The answer is a number and only a number: how many lines of the data include the string "grey"?

◆ ◆ ◆ ◆

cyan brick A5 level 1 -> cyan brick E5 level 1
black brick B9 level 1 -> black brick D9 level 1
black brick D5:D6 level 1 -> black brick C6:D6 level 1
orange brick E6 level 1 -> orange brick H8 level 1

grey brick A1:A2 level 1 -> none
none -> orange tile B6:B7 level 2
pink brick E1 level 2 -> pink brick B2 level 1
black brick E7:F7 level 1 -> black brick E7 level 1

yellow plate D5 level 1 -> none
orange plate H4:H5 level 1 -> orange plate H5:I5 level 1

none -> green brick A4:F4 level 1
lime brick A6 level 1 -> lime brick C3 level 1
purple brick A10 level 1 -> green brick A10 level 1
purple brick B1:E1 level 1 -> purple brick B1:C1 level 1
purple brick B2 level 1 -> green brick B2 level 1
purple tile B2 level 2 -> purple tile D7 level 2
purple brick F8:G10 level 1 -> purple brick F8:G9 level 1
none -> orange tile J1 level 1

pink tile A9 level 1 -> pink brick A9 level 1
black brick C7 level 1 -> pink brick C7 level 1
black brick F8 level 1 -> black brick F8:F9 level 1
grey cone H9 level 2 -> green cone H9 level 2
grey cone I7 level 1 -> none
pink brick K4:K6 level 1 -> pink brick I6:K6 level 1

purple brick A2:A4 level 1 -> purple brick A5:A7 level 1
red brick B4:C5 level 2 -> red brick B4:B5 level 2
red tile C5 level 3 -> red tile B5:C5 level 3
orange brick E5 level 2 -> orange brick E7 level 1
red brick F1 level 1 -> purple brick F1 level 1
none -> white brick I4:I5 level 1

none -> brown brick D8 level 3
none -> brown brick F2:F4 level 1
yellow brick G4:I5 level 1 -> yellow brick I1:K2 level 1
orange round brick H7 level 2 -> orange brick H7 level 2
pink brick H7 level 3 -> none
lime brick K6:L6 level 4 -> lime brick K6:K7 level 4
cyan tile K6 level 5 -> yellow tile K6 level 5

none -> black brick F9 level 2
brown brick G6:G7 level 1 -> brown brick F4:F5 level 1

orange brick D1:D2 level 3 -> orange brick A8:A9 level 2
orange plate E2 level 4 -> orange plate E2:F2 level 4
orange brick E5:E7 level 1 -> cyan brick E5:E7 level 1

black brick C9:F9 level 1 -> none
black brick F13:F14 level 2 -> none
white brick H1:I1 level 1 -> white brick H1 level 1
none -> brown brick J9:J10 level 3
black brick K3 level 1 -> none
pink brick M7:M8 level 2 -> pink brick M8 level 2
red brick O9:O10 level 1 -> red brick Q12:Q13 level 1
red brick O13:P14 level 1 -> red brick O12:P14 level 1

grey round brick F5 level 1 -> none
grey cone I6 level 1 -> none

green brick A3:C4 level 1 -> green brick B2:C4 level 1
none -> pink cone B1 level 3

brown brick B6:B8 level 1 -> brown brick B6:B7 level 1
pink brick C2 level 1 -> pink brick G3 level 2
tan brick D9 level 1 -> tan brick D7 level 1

◆ ◆ ◆ ◆

**Answer area**
5